◆ EXERCISE PROMPT ◆
Reproduce the rows below verbatim, everything from the line containing "Which is behind, point (438, 353)" down to the line containing "Looking at this", including both of those lines.

◆ DATA TO EXAMINE ◆

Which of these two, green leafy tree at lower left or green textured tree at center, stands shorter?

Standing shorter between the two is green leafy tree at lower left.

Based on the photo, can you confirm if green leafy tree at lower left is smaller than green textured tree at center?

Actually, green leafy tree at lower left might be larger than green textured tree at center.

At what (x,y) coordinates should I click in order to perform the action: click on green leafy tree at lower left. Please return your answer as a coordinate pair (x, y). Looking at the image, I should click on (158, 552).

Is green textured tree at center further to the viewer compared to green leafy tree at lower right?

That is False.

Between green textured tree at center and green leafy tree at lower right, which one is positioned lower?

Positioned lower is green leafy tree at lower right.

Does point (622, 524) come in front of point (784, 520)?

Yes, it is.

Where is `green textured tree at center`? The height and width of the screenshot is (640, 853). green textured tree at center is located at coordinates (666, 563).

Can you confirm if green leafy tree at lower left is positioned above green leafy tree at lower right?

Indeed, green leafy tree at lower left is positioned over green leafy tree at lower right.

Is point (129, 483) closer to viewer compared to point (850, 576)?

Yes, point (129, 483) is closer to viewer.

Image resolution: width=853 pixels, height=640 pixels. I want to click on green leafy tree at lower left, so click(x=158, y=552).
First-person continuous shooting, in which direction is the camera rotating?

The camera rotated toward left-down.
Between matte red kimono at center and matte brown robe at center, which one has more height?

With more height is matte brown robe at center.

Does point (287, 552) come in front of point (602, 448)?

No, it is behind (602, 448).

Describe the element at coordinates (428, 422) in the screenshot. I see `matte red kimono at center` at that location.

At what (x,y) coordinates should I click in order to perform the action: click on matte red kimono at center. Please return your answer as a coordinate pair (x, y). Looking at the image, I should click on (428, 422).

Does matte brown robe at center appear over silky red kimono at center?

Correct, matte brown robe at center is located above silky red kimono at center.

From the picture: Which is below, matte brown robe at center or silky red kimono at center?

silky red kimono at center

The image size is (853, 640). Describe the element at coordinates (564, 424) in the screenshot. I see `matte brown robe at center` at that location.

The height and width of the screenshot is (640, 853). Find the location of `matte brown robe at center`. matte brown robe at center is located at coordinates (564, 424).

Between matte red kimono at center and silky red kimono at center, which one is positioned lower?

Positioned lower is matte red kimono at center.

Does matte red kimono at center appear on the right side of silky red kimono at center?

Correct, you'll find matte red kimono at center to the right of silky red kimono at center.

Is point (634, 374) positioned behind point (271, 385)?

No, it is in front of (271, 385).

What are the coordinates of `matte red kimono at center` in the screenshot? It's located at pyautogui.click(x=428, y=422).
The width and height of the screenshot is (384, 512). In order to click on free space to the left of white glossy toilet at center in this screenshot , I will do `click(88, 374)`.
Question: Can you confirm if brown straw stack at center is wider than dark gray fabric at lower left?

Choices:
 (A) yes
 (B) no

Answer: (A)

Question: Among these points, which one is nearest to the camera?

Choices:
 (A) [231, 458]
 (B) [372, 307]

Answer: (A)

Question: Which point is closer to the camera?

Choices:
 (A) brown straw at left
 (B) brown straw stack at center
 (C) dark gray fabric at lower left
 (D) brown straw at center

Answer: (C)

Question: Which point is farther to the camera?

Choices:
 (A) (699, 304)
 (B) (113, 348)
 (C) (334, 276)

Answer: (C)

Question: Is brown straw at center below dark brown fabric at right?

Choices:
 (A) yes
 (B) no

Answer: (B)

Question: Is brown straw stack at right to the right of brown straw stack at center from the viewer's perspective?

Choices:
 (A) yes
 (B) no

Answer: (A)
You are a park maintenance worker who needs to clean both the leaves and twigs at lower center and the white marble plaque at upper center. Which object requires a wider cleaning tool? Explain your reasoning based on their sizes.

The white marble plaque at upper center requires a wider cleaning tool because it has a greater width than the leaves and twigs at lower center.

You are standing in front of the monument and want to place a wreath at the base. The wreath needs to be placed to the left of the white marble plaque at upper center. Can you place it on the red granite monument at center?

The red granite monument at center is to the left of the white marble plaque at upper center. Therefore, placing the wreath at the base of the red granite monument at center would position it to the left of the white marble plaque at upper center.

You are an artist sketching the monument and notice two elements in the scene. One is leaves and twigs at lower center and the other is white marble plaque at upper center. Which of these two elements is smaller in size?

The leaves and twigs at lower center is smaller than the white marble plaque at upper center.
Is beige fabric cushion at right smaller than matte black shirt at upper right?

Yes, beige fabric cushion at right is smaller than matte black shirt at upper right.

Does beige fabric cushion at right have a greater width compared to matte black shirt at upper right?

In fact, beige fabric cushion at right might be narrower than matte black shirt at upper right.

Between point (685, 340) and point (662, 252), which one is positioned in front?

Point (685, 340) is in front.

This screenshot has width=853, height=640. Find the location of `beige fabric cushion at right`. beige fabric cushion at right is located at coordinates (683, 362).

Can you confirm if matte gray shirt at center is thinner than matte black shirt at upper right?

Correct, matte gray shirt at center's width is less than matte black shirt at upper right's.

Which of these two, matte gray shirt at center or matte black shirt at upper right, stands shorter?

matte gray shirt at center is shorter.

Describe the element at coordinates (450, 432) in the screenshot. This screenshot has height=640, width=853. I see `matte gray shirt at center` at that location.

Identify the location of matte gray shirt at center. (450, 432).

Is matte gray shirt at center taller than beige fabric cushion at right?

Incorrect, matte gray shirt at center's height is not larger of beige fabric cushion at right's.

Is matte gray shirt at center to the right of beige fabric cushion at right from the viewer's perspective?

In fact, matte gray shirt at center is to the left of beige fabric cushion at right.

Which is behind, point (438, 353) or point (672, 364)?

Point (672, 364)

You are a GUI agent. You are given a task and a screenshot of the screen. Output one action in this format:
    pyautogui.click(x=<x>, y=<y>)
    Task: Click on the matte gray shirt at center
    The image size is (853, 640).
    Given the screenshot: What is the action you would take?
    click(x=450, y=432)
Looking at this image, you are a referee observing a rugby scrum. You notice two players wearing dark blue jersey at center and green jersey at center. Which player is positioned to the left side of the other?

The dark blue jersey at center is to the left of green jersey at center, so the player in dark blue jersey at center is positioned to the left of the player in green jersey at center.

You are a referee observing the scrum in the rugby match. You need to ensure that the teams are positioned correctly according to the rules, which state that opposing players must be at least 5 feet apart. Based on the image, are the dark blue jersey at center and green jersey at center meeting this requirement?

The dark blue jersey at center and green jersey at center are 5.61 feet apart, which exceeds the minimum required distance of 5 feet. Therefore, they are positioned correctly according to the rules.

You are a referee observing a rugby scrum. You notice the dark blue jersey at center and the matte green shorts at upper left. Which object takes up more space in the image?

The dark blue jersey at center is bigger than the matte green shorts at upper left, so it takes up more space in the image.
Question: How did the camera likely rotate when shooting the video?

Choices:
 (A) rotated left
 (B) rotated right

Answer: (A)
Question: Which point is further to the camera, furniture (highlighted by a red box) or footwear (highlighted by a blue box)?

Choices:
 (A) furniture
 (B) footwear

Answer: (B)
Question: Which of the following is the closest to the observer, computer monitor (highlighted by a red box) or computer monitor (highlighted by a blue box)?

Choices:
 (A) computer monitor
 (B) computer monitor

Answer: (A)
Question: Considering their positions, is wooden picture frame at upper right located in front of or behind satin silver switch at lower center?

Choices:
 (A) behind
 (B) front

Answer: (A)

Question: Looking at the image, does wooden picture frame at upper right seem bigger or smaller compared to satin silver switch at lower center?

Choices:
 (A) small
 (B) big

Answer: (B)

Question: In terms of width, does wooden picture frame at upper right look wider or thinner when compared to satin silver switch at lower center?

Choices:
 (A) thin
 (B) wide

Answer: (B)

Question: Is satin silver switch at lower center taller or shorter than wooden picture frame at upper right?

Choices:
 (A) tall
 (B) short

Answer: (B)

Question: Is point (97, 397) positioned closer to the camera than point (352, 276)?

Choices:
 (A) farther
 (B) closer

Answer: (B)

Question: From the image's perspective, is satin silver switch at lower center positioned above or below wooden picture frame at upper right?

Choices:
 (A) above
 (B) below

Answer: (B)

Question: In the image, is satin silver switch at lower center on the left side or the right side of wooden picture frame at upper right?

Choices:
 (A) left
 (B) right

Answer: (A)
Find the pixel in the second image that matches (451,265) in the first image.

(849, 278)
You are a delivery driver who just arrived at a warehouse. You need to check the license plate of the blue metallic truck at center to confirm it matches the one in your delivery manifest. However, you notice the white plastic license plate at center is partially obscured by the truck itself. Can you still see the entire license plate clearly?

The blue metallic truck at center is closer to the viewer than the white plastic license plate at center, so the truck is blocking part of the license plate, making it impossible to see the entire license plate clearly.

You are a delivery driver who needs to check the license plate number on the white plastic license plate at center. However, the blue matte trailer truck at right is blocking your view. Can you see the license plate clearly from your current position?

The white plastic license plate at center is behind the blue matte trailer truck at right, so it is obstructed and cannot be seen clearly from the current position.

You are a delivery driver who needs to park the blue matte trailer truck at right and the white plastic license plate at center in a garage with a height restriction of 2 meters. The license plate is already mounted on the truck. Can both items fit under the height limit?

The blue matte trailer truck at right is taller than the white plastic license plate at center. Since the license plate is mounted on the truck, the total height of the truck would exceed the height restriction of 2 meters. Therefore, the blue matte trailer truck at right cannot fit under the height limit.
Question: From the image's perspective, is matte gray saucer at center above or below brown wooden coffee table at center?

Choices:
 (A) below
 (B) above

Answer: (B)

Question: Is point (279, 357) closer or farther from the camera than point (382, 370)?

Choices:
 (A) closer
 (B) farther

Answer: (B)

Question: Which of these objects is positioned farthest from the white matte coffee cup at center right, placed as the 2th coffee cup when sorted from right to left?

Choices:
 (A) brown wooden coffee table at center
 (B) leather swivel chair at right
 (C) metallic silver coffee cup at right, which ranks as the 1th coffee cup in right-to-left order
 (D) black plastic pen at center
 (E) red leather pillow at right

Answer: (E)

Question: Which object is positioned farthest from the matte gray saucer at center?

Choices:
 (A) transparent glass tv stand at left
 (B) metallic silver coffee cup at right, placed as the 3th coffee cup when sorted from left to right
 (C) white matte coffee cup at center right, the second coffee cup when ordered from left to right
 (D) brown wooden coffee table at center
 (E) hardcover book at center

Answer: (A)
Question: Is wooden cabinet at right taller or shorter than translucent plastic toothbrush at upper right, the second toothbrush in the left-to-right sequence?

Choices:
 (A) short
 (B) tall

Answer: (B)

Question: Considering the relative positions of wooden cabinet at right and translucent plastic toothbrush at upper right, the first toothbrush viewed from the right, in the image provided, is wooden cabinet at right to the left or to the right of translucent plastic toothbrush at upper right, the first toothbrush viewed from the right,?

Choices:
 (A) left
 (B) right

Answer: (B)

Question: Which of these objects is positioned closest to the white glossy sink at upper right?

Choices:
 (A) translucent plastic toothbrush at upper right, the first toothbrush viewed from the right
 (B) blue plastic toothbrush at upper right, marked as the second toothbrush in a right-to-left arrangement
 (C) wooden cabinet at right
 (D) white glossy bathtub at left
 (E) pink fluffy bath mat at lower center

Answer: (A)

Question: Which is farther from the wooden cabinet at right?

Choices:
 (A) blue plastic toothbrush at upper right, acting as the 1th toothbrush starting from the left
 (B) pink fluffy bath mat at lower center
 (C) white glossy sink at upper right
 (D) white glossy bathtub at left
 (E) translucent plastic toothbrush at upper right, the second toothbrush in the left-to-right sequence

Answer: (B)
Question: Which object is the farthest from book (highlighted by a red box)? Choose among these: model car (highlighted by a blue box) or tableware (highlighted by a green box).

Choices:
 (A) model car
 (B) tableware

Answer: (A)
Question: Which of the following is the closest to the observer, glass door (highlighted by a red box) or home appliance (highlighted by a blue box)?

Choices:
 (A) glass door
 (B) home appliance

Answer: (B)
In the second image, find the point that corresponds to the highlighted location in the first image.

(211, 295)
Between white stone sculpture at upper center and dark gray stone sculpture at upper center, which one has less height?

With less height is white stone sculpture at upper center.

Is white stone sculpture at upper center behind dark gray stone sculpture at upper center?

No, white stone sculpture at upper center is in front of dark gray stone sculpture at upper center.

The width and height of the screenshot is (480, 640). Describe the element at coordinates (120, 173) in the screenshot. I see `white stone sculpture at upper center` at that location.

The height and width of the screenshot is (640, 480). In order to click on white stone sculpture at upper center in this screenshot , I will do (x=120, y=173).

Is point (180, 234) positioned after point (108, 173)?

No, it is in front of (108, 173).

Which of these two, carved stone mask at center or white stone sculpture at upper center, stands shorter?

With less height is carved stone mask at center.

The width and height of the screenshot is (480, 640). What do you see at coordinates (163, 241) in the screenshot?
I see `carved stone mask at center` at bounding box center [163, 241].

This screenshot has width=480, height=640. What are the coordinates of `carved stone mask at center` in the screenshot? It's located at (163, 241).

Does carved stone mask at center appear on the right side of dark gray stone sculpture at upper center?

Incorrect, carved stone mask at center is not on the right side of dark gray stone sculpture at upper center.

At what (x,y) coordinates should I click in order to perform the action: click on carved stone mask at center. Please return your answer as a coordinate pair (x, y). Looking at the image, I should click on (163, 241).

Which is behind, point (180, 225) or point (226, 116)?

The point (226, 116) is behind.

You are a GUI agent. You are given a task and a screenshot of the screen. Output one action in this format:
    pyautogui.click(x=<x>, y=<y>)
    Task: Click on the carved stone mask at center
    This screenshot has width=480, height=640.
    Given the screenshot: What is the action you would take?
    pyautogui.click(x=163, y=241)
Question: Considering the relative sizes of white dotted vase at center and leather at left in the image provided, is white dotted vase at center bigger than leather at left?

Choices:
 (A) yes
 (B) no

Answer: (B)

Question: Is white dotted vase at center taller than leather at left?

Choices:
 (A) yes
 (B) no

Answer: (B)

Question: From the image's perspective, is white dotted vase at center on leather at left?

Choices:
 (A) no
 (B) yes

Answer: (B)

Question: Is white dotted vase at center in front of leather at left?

◆ REPLY ◆
Which is behind, point (438, 353) or point (672, 364)?

Point (672, 364)

You are a GUI agent. You are given a task and a screenshot of the screen. Output one action in this format:
    pyautogui.click(x=<x>, y=<y>)
    Task: Click on the matte gray shirt at center
    The image size is (853, 640).
    Given the screenshot: What is the action you would take?
    click(x=450, y=432)
Looking at this image, you are a referee observing a rugby scrum. You notice two players wearing dark blue jersey at center and green jersey at center. Which player is positioned to the left side of the other?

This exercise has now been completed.